What you need to do
Everything from the line containing "camera: 45 degrees right, 0 degrees up" down to the last line of the entries below must be transcribed exactly, and nothing else.

────────────────────────────────────────

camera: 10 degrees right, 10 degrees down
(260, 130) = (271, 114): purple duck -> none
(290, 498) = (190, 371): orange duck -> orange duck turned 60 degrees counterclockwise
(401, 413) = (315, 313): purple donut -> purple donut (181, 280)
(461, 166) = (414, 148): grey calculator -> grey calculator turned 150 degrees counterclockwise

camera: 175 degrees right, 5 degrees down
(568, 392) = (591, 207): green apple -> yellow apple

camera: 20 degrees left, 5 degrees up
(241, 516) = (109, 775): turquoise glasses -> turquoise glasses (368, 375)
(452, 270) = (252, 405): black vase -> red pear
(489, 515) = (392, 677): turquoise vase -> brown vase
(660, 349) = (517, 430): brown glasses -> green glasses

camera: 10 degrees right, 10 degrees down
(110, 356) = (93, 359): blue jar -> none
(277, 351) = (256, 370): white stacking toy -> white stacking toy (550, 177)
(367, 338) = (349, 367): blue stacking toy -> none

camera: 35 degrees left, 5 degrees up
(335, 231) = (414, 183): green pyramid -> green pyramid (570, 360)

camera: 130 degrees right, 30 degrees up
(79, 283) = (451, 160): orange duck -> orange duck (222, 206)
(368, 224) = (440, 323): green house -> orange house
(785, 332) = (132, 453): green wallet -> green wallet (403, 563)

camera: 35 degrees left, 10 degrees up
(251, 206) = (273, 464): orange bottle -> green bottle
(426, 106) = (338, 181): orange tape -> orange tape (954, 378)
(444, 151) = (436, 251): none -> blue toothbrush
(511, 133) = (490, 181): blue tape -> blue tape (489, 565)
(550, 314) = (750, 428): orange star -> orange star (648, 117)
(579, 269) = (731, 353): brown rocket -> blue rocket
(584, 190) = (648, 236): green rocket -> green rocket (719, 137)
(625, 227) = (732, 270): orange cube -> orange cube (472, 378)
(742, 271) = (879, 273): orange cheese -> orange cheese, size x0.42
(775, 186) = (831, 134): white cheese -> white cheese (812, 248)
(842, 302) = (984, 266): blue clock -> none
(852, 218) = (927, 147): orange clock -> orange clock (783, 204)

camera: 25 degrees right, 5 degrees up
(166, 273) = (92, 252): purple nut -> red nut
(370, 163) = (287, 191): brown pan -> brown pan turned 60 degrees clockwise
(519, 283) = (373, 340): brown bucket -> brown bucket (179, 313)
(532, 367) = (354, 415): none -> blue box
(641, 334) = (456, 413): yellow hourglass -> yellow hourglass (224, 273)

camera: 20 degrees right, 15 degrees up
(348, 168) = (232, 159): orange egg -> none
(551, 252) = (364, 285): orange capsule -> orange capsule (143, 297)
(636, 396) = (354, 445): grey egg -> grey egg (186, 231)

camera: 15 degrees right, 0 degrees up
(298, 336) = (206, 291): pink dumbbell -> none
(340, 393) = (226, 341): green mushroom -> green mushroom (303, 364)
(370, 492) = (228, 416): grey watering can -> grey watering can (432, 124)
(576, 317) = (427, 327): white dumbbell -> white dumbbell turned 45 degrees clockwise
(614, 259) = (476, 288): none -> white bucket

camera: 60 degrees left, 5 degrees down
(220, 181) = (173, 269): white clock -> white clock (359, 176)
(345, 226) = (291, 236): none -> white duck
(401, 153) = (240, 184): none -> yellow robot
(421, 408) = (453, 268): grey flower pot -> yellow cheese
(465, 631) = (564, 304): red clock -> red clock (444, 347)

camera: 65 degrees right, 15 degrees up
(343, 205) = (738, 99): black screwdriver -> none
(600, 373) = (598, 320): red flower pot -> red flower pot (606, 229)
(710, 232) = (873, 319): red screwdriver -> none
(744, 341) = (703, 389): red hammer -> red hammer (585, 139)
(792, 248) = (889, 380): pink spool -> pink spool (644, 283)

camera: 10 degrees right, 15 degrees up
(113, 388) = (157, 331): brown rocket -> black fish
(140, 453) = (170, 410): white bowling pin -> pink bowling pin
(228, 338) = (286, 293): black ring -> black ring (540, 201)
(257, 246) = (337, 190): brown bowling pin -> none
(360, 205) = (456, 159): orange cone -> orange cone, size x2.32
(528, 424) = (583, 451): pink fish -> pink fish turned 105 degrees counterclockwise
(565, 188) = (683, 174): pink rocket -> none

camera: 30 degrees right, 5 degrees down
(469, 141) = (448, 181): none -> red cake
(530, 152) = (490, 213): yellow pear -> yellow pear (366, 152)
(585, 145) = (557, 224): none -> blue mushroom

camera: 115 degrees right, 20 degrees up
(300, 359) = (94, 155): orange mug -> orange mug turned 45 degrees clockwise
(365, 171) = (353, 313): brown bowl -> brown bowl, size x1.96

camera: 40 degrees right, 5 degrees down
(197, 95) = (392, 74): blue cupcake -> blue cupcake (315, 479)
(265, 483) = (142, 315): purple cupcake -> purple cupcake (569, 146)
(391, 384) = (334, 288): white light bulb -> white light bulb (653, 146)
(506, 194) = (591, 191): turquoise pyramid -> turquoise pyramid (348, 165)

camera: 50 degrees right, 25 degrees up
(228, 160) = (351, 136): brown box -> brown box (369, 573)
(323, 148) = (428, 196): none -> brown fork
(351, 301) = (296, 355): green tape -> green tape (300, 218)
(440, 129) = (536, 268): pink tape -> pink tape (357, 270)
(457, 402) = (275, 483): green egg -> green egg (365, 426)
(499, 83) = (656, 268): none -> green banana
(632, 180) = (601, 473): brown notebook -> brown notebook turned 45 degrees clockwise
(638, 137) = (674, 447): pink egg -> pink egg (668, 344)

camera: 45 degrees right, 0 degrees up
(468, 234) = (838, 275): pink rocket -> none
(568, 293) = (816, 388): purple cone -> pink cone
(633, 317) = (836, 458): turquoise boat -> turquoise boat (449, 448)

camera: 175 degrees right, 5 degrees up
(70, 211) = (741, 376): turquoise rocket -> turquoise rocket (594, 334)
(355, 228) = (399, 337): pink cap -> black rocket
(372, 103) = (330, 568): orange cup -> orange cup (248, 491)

────────────────────────────────────────

Answer box
camera: 45 degrees right, 0 degrees up
(468, 234) = (838, 275): pink rocket -> none
(568, 293) = (816, 388): purple cone -> pink cone
(633, 317) = (836, 458): turquoise boat -> turquoise boat (449, 448)

camera: 175 degrees right, 5 degrees up
(70, 211) = (741, 376): turquoise rocket -> turquoise rocket (594, 334)
(355, 228) = (399, 337): pink cap -> black rocket
(372, 103) = (330, 568): orange cup -> orange cup (248, 491)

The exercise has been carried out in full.